Exact wording is required: give all the records again, minus the pictures.

+===+

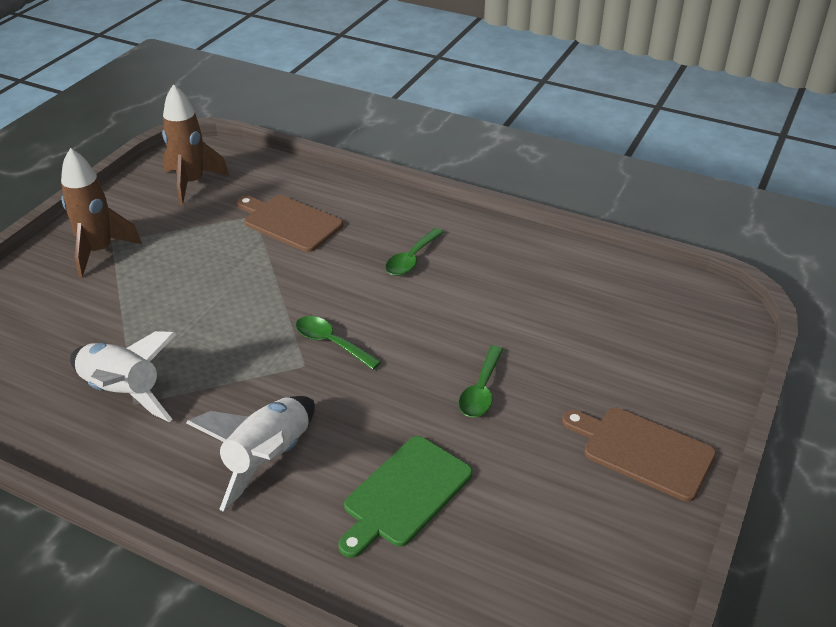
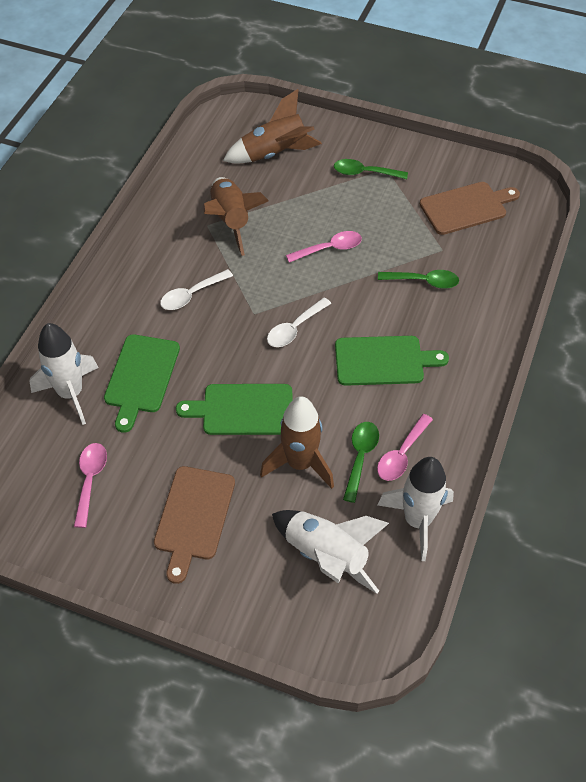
brown rocket: 2 -> 3
green cutting board: 1 -> 3
pink spoon: 0 -> 3
white rocket: 2 -> 3
white spoon: 0 -> 2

+===+

RESULT OF THE TASK:
brown rocket: 2 -> 3
green cutting board: 1 -> 3
pink spoon: 0 -> 3
white rocket: 2 -> 3
white spoon: 0 -> 2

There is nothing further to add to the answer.